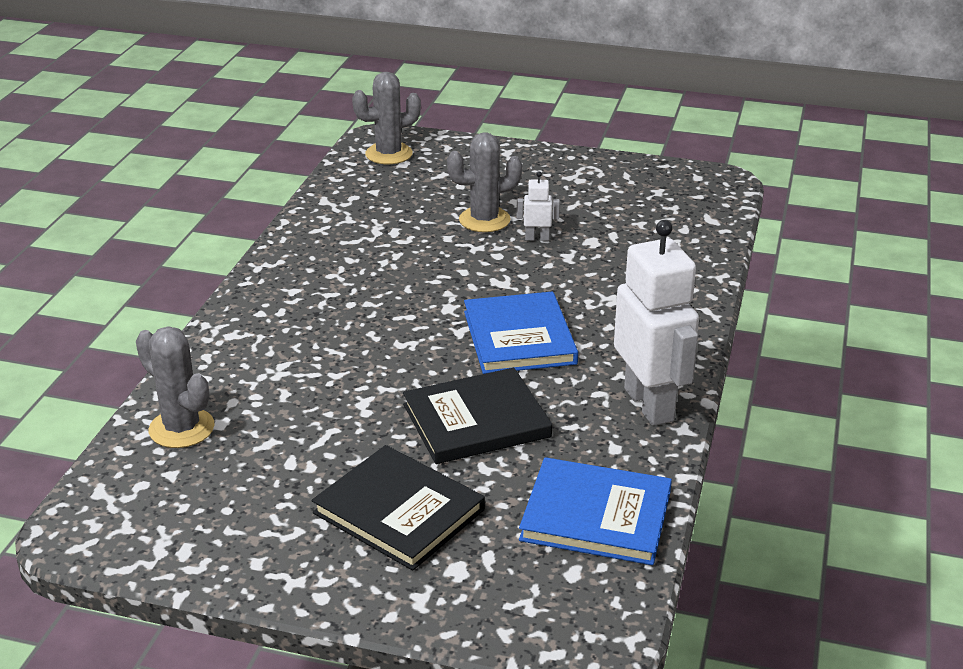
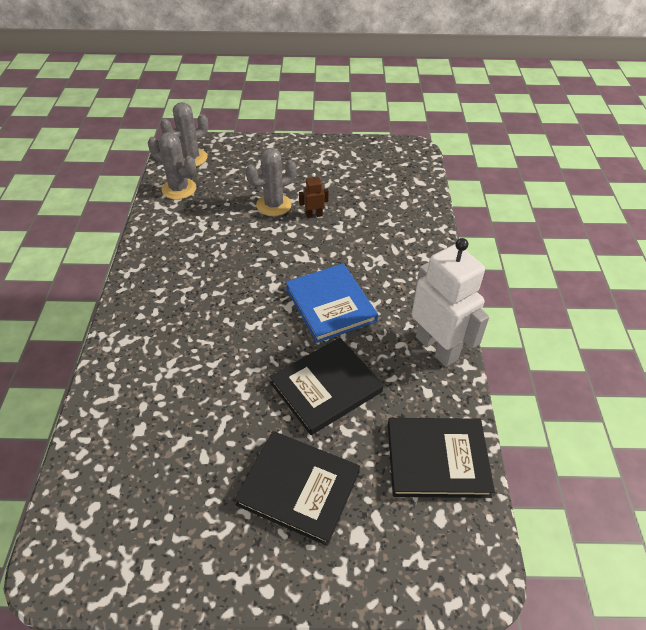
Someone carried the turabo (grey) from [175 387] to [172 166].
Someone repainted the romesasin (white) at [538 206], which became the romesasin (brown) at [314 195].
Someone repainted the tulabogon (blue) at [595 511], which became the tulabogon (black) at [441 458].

- _What the task requires_: Within the data above, determine the number of lines that contain the word "which"; write only that number.

- _Reply_: 2